=== Begin Enclosure ===

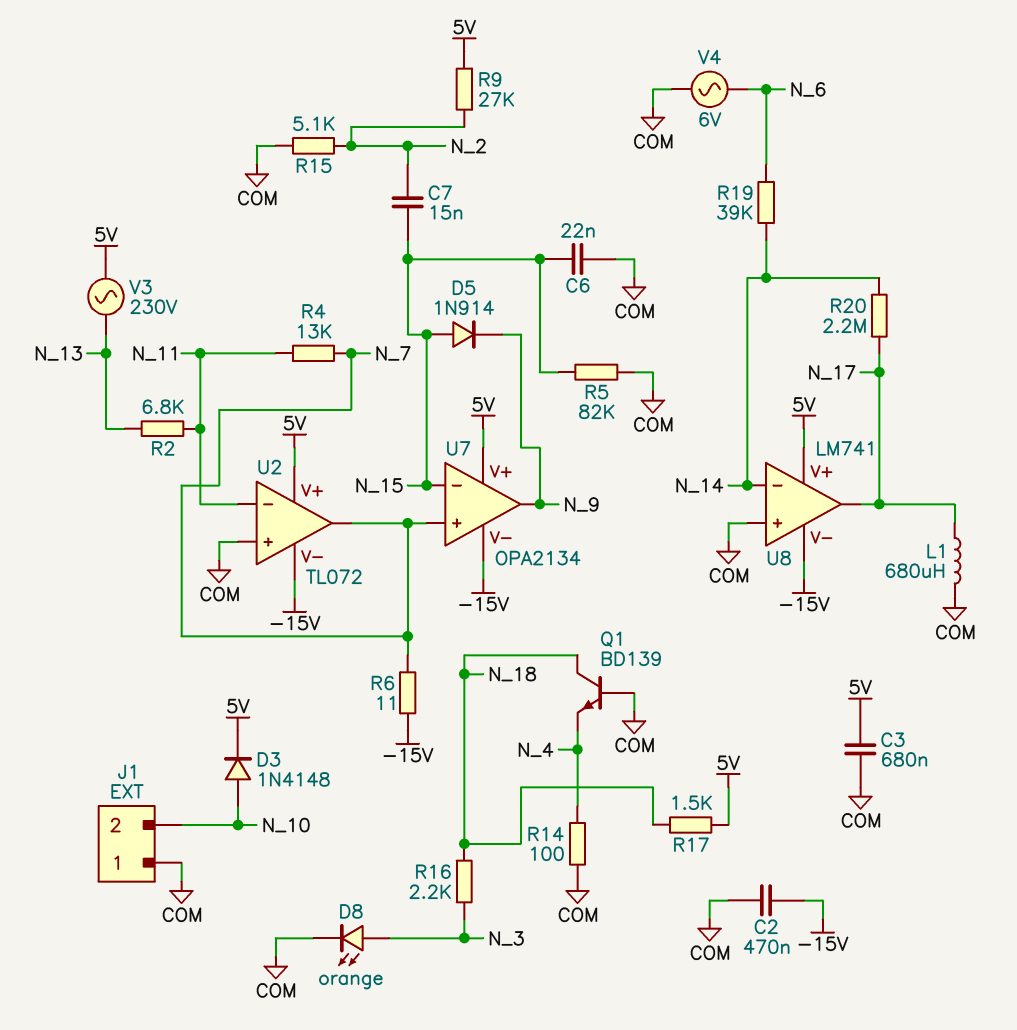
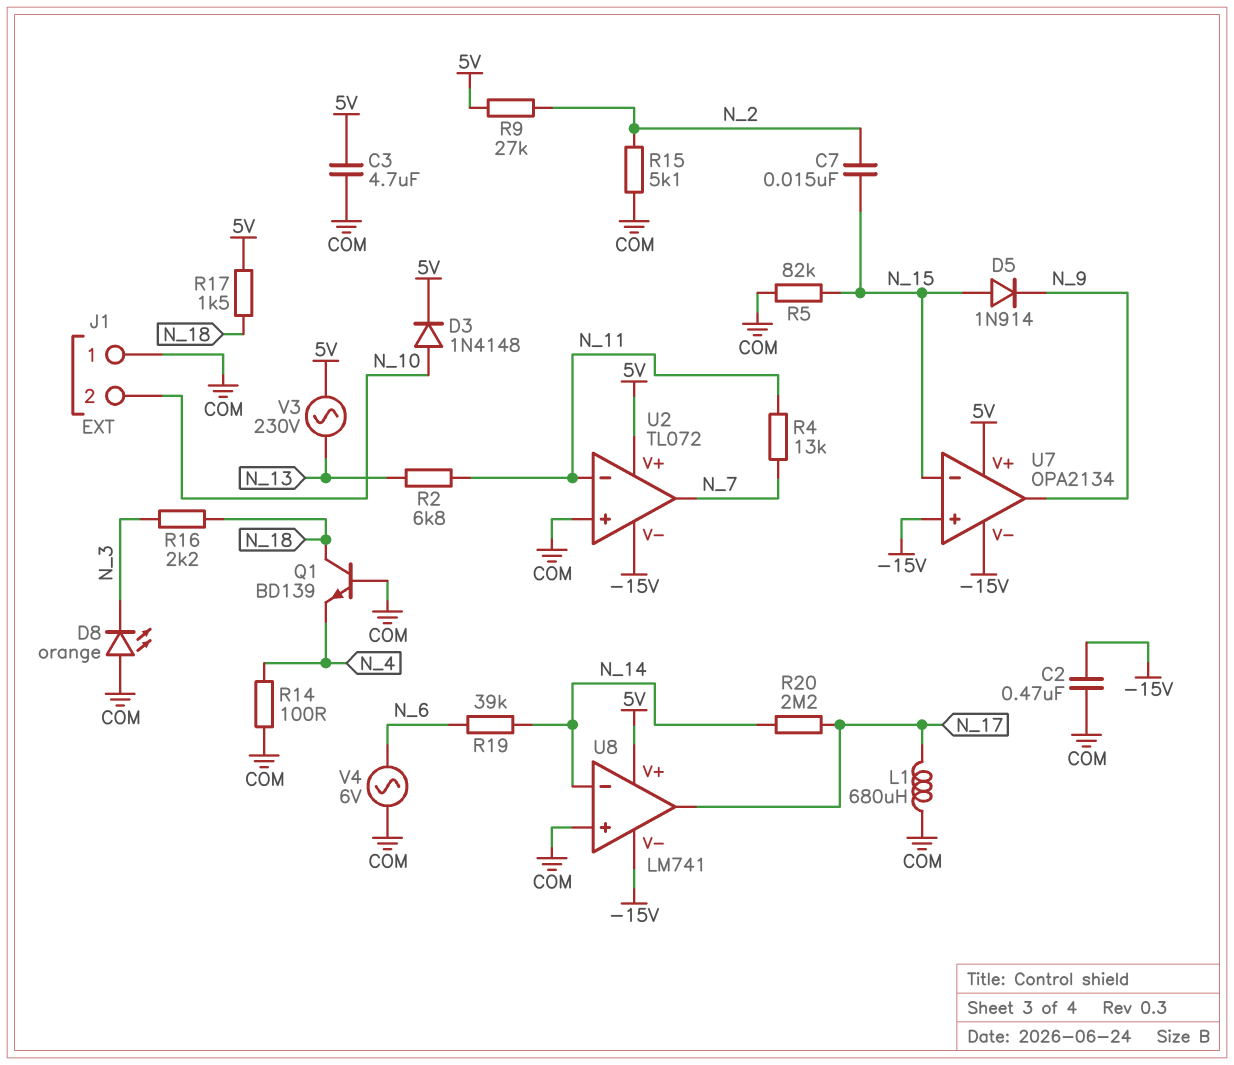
C3: 680nF (5V, COM) -> 4.7uF (5V, COM)
C6: 22nF (COM, N_15) -> none
D8: LED orange (A N_3, K COM) -> LED orange (A COM, K N_3)
R6: 11 (-15V, N_7) -> none
U7 pin in+: N_7 -> -15V

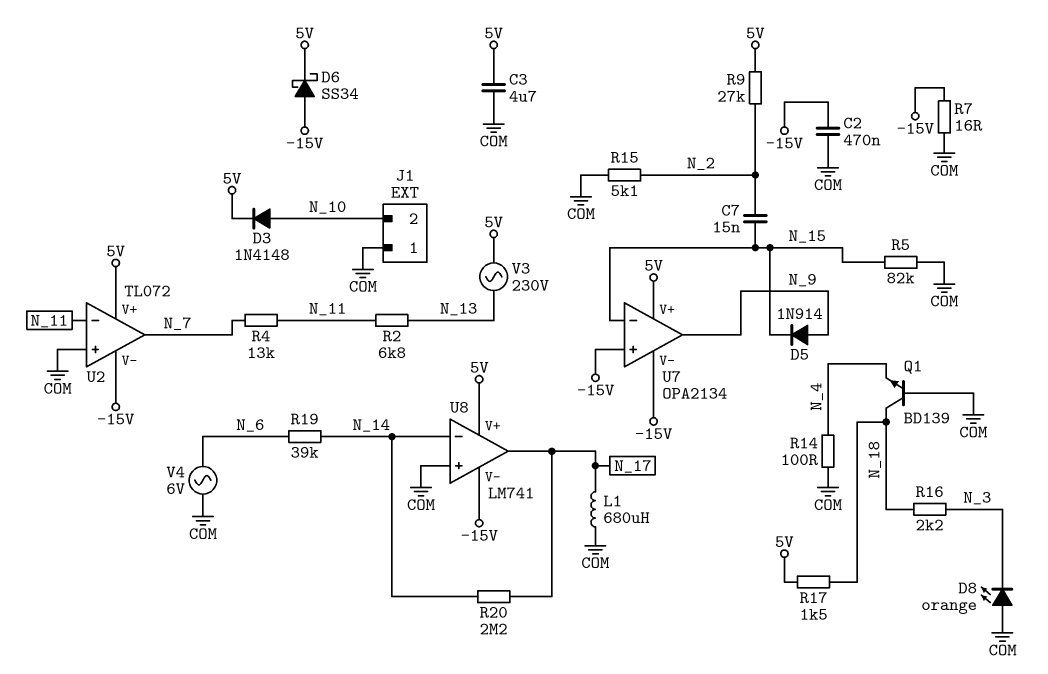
D5: diode 1N914 (A N_15, K N_9) -> diode 1N914 (A N_9, K N_15)
D6: none -> schottky SS34 (A -15V, K 5V)
R7: none -> 16 (-15V, COM)

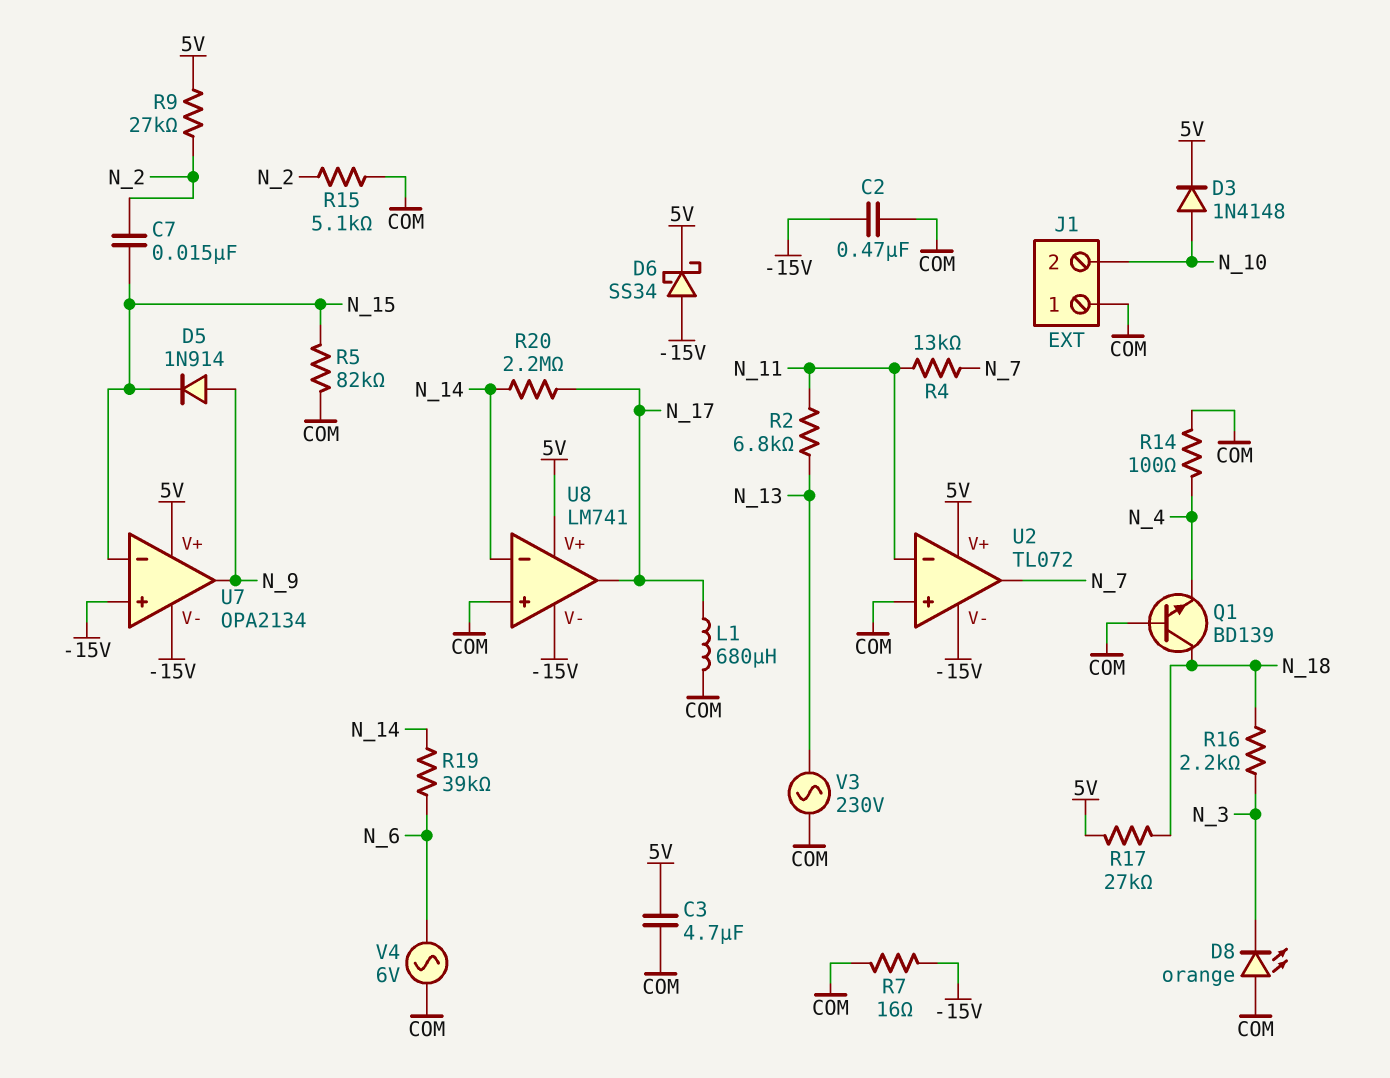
R17: 1.5k (5V, N_18) -> 27k (5V, N_18)
V3: AC 230V (5V, N_13) -> AC 230V (COM, N_13)

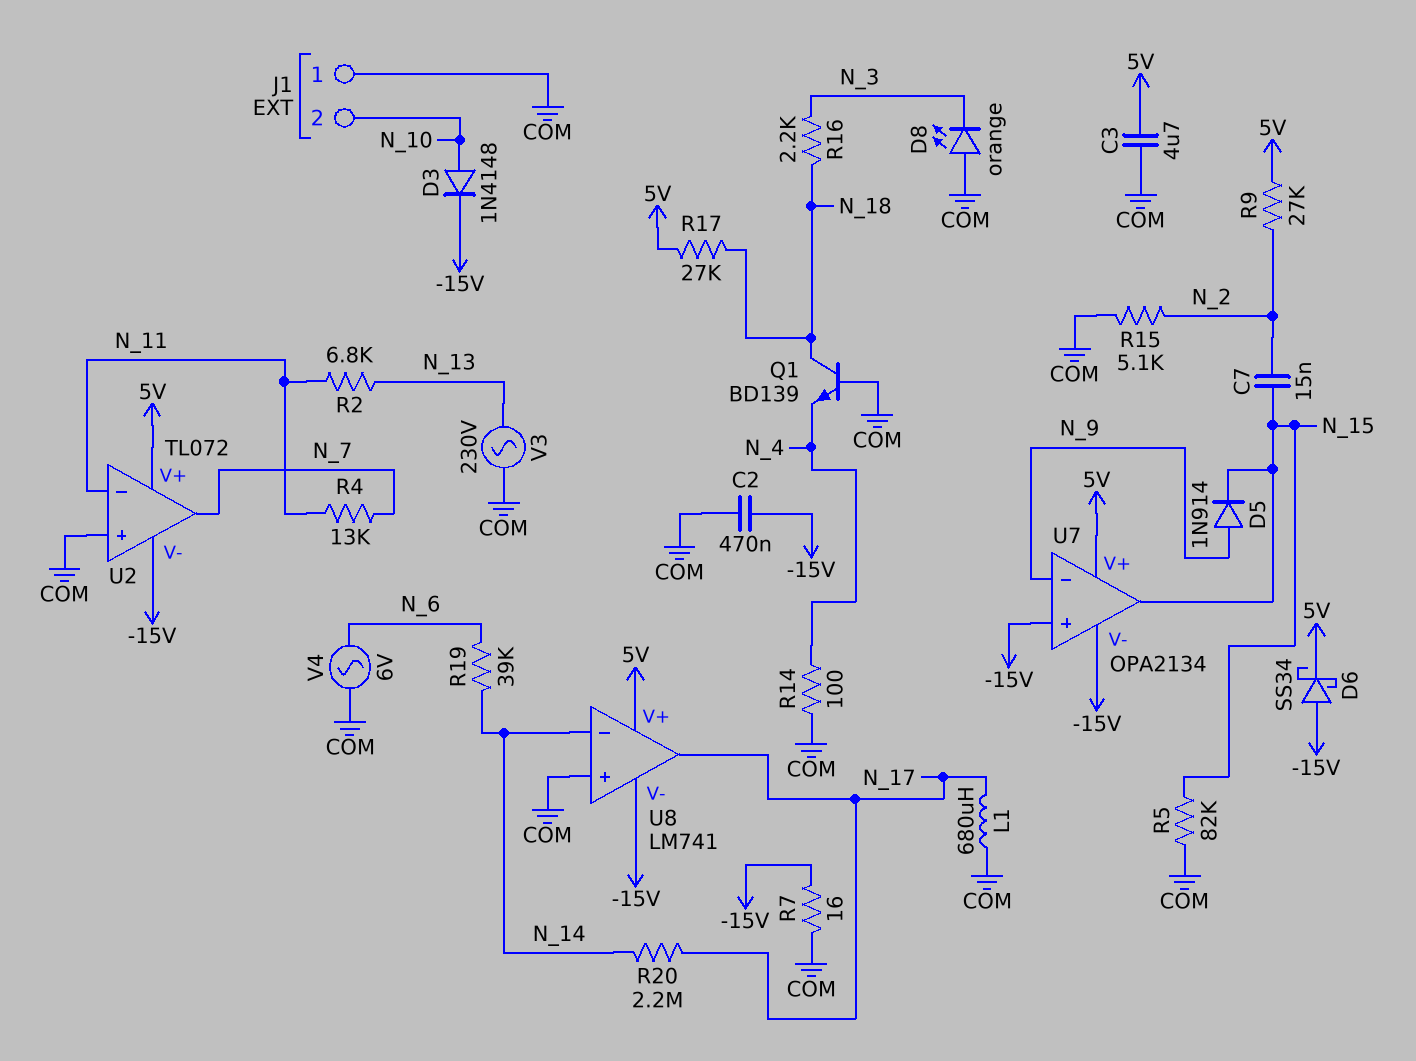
D3: diode 1N4148 (A N_10, K 5V) -> diode 1N4148 (A N_10, K -15V)
U7 pin in-: N_15 -> N_9
U7 pin out: N_9 -> N_15

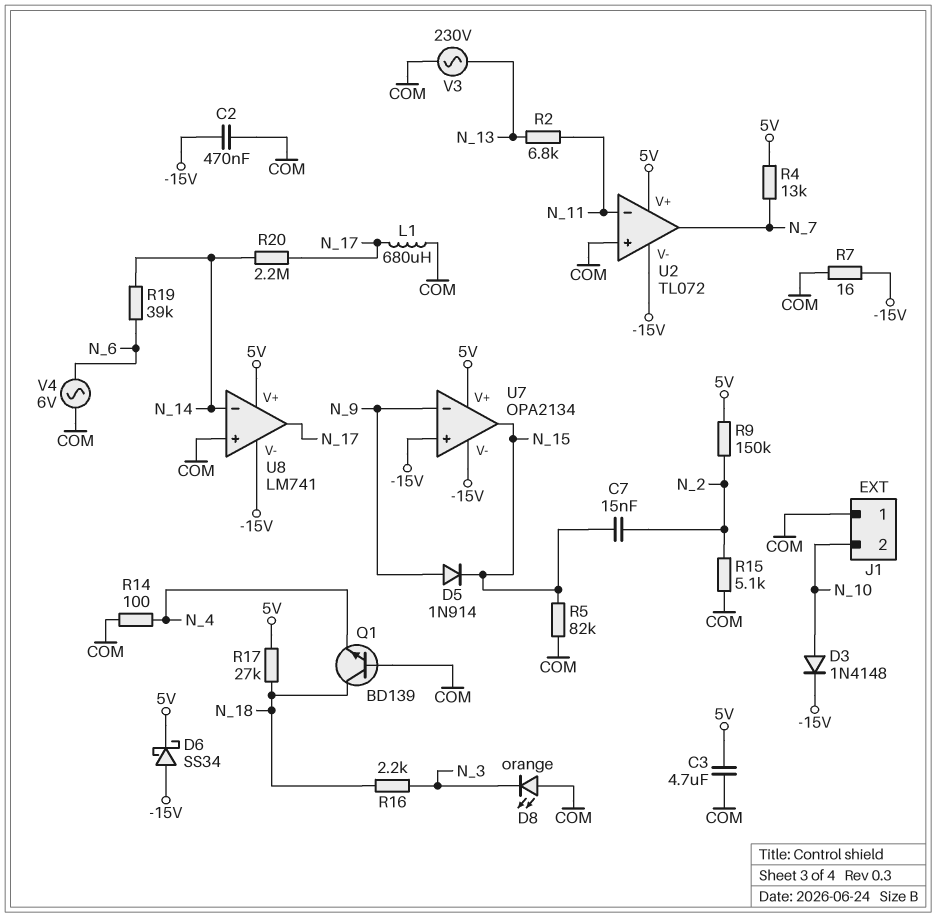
R4: 13k (N_7, N_11) -> 13k (5V, N_7)
R9: 27k (5V, N_2) -> 150k (5V, N_2)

=== End Enclosure ===

*The task*.
Before duplicating, set the pictures aside; then output exactly the lines from the one with "D8: LED orange" through the end of the records, and only those.

*Problem solution*.
D8: LED orange (A N_3, K COM) -> LED orange (A COM, K N_3)
R6: 11 (-15V, N_7) -> none
U7 pin in+: N_7 -> -15V

D5: diode 1N914 (A N_15, K N_9) -> diode 1N914 (A N_9, K N_15)
D6: none -> schottky SS34 (A -15V, K 5V)
R7: none -> 16 (-15V, COM)

R17: 1.5k (5V, N_18) -> 27k (5V, N_18)
V3: AC 230V (5V, N_13) -> AC 230V (COM, N_13)

D3: diode 1N4148 (A N_10, K 5V) -> diode 1N4148 (A N_10, K -15V)
U7 pin in-: N_15 -> N_9
U7 pin out: N_9 -> N_15

R4: 13k (N_7, N_11) -> 13k (5V, N_7)
R9: 27k (5V, N_2) -> 150k (5V, N_2)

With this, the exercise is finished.